→ Provided data:
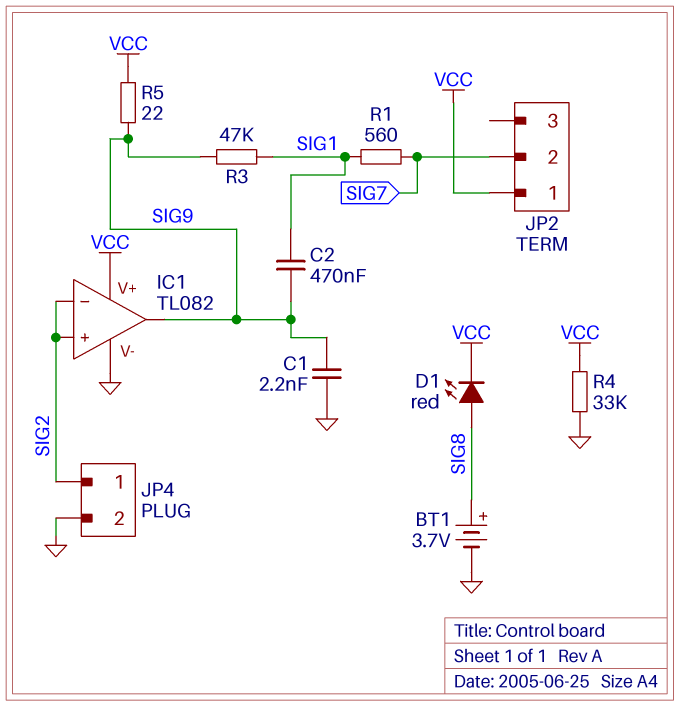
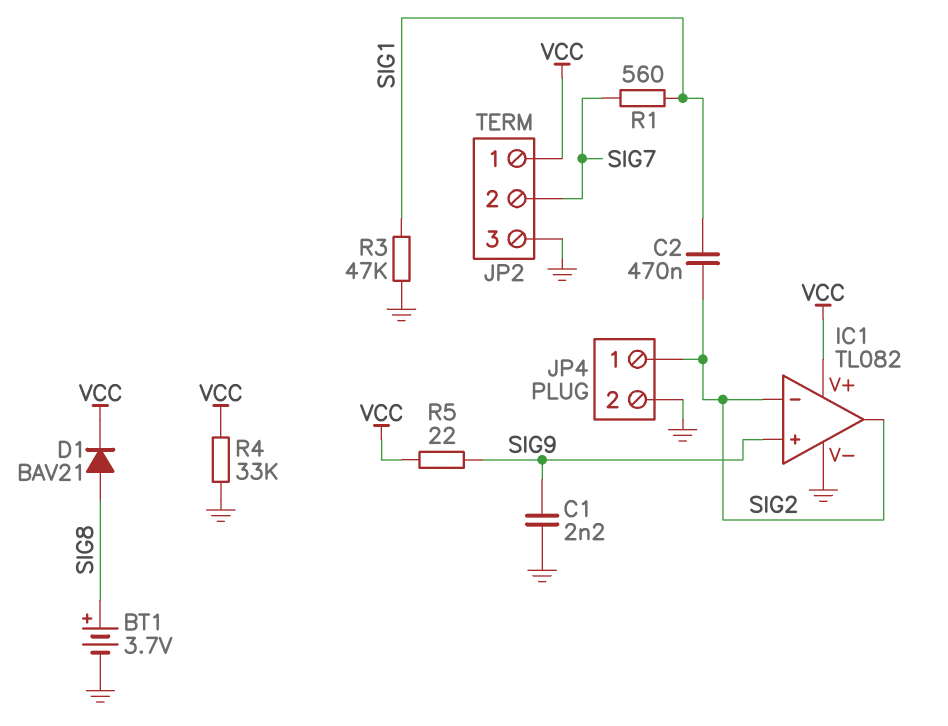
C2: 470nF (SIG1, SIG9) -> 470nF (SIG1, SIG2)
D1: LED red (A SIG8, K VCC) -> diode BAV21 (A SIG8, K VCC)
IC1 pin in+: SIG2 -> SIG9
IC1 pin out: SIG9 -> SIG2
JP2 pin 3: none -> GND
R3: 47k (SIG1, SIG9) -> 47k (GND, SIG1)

→ What to work on:
Find the line with "IC1 pin out: SIG9 -> SIG2" in the data above. Restate it and all later lines word for word, ending with the last line.

→ Solution to this task:
IC1 pin out: SIG9 -> SIG2
JP2 pin 3: none -> GND
R3: 47k (SIG1, SIG9) -> 47k (GND, SIG1)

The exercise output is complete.